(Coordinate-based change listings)
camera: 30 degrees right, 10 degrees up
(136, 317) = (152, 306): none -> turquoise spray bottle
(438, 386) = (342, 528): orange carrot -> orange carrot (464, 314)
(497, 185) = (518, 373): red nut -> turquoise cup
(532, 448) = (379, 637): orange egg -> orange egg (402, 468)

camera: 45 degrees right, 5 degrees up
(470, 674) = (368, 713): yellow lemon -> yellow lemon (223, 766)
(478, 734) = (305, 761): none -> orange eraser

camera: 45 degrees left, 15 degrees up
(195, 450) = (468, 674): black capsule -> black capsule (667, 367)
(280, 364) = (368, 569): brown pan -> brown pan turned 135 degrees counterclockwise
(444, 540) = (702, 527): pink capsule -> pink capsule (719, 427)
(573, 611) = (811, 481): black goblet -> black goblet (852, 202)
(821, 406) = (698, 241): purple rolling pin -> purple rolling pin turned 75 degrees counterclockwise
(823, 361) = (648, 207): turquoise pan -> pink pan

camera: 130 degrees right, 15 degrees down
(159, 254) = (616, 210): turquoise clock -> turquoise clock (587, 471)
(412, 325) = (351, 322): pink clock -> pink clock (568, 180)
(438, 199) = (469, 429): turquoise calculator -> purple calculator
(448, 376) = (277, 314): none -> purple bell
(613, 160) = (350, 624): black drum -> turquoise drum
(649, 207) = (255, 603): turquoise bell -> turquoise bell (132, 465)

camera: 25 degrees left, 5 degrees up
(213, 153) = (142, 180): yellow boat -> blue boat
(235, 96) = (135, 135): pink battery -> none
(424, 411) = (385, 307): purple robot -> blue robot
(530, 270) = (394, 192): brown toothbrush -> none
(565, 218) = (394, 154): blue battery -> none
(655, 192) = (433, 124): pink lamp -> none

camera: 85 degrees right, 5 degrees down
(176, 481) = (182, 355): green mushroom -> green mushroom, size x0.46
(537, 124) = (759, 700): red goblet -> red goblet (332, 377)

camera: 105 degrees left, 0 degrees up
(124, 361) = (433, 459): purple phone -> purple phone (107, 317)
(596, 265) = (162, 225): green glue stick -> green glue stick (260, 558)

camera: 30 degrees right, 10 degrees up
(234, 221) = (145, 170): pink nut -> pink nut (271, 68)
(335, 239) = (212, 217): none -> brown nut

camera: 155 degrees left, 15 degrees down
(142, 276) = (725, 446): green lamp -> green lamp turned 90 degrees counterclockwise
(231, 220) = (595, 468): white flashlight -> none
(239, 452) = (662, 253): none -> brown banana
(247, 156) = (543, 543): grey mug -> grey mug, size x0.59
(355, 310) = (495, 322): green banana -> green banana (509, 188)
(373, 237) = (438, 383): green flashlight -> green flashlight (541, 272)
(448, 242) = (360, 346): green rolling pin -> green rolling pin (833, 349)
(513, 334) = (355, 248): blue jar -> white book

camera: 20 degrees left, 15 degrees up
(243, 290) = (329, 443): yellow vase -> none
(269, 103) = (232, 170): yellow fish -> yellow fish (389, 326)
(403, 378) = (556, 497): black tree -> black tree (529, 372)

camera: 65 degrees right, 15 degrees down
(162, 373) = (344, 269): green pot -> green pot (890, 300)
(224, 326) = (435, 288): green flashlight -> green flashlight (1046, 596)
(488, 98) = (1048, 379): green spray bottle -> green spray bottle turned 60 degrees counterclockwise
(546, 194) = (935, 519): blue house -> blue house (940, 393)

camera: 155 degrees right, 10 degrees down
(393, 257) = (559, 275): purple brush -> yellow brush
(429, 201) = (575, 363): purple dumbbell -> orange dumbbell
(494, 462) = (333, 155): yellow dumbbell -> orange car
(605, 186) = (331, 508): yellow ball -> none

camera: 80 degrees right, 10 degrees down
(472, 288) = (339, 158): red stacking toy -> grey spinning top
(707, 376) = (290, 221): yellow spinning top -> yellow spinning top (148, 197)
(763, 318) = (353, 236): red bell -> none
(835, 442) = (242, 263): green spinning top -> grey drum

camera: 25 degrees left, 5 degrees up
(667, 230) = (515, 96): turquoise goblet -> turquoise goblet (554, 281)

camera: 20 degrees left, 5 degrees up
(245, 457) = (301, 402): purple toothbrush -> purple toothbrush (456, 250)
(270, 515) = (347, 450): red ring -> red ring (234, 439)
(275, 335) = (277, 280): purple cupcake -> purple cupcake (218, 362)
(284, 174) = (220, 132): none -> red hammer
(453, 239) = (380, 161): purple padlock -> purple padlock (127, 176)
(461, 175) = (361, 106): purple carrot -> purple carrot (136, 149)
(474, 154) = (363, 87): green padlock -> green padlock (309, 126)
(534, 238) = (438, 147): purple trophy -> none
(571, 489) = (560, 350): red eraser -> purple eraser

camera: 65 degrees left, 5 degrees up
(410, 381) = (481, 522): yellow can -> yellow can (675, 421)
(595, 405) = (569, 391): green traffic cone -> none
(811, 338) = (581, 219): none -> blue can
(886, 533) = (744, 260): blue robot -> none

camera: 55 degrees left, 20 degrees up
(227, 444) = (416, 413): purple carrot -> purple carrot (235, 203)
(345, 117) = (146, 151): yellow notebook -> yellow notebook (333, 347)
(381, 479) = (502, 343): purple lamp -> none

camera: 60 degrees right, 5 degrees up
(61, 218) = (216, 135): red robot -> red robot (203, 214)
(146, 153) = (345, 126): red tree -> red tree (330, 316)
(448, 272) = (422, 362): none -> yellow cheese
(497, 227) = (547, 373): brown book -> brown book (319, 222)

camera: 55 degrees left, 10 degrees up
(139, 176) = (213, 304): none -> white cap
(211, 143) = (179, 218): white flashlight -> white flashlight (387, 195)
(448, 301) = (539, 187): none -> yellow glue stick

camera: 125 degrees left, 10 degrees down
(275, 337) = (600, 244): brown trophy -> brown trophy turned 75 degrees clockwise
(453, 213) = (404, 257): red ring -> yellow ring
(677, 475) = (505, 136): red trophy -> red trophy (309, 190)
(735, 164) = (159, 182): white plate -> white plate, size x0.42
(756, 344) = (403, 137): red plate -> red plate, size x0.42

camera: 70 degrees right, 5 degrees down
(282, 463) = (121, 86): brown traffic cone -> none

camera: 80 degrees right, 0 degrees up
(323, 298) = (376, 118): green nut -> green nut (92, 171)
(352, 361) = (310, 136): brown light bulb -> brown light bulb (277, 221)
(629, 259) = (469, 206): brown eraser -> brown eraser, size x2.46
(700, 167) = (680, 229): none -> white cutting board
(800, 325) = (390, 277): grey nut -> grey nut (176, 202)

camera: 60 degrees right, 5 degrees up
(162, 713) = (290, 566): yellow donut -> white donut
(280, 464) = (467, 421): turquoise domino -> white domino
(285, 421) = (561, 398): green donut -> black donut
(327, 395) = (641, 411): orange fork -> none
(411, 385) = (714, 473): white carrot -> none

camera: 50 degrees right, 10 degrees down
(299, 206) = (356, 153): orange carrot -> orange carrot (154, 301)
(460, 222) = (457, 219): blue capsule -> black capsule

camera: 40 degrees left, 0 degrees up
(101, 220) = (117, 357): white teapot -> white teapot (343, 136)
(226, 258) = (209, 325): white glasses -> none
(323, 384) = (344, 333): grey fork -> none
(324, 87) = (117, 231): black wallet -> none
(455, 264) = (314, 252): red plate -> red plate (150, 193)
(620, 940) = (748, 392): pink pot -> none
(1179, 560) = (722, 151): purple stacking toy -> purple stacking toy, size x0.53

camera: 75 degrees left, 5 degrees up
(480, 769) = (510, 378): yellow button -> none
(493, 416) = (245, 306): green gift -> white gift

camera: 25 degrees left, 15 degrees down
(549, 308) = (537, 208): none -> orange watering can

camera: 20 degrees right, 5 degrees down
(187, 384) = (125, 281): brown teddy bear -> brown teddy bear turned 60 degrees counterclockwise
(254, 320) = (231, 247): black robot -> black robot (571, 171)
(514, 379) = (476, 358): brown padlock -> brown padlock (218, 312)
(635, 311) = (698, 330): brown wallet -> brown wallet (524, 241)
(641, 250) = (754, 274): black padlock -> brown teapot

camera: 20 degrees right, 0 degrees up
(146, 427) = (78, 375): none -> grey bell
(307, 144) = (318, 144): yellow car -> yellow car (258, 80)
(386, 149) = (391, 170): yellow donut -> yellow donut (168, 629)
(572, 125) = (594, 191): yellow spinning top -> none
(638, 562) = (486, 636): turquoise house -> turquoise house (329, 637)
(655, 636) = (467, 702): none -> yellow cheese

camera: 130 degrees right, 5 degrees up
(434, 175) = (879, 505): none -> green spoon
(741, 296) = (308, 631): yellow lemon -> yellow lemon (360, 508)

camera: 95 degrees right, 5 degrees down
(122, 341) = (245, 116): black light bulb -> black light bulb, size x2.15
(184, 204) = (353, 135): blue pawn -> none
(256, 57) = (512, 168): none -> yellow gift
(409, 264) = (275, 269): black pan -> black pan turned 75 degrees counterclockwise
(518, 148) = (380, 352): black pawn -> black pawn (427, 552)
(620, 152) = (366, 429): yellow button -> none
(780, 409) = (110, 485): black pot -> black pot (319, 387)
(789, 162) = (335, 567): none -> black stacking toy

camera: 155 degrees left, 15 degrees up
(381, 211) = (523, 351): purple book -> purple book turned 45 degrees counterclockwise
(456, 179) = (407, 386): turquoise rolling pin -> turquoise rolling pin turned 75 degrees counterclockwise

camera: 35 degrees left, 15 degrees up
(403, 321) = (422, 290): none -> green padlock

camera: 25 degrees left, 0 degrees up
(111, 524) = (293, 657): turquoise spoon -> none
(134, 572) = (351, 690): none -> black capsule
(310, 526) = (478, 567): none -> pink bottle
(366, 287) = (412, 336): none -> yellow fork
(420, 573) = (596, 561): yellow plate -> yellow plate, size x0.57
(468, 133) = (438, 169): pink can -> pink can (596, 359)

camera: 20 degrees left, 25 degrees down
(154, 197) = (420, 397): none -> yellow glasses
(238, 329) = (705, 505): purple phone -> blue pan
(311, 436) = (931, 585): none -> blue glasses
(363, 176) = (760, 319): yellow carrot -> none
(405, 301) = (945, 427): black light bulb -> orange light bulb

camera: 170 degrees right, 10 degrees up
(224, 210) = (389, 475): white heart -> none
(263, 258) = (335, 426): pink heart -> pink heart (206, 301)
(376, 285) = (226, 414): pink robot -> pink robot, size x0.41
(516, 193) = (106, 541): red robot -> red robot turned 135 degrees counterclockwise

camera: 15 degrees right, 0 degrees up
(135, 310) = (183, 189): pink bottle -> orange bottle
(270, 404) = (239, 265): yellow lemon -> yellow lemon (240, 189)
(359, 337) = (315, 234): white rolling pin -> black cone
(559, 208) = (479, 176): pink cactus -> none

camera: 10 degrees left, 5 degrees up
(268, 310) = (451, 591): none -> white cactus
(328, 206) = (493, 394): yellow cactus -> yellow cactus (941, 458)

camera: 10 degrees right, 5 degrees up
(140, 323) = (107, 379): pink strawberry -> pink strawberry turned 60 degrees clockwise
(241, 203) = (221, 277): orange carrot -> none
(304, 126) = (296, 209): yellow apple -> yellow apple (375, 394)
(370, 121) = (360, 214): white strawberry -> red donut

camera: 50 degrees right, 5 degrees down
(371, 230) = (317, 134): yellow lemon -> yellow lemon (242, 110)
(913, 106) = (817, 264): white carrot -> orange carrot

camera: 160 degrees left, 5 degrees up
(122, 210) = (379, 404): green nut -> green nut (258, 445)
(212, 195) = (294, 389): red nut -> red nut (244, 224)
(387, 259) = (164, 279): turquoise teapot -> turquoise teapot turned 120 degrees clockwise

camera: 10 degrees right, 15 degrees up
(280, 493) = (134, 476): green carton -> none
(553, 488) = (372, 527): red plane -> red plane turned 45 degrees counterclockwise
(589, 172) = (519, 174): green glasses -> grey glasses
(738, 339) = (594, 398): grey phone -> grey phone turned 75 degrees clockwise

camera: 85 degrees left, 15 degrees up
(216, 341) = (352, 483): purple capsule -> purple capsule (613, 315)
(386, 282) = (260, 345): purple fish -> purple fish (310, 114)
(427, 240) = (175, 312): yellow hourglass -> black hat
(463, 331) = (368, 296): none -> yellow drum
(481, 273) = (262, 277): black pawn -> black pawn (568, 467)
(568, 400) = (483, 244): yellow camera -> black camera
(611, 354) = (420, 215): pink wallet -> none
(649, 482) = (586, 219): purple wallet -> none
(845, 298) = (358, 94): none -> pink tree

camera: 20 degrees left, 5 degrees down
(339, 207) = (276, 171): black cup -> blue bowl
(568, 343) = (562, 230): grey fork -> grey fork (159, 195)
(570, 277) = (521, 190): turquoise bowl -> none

**YOUR GOAL**. Using the data above, reproduce exactly the lines between those holding "camera: 130 degrees right, 5 degrees up" and "(184, 204) = (353, 135): blue pawn -> none", inclusive, and no others.

**WRITTEN ANSWER**.
camera: 130 degrees right, 5 degrees up
(434, 175) = (879, 505): none -> green spoon
(741, 296) = (308, 631): yellow lemon -> yellow lemon (360, 508)

camera: 95 degrees right, 5 degrees down
(122, 341) = (245, 116): black light bulb -> black light bulb, size x2.15
(184, 204) = (353, 135): blue pawn -> none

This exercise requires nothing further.